## MATERIAL SHOWN
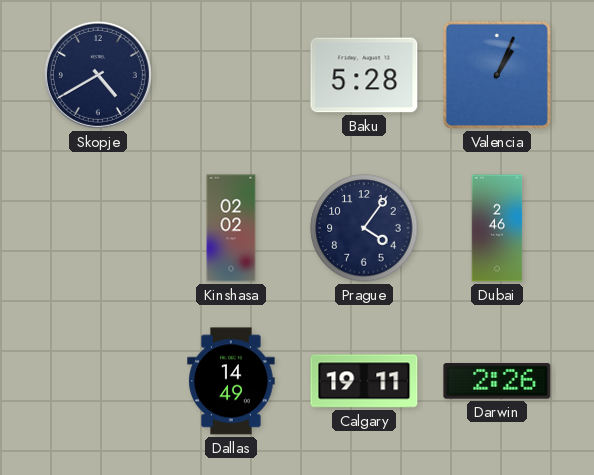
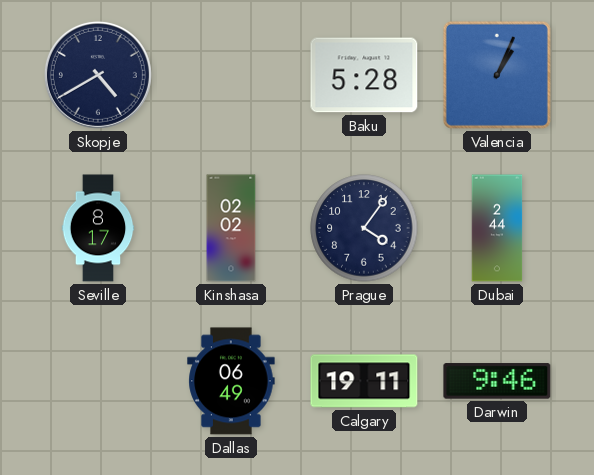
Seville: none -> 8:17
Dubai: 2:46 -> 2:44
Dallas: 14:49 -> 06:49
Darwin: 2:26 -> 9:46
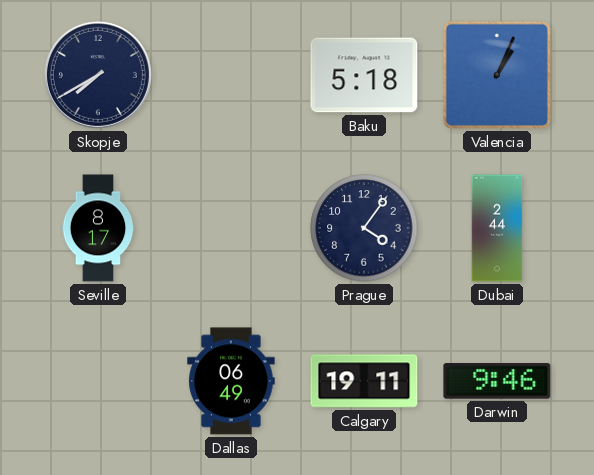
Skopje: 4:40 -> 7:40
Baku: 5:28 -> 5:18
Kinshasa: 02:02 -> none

## EXERCISE REQUIREMENTS
Reproduce every line of the material above exactly, leaving out the pictures.

## CORRECT RESPONSE
Seville: none -> 8:17
Dubai: 2:46 -> 2:44
Dallas: 14:49 -> 06:49
Darwin: 2:26 -> 9:46
Skopje: 4:40 -> 7:40
Baku: 5:28 -> 5:18
Kinshasa: 02:02 -> none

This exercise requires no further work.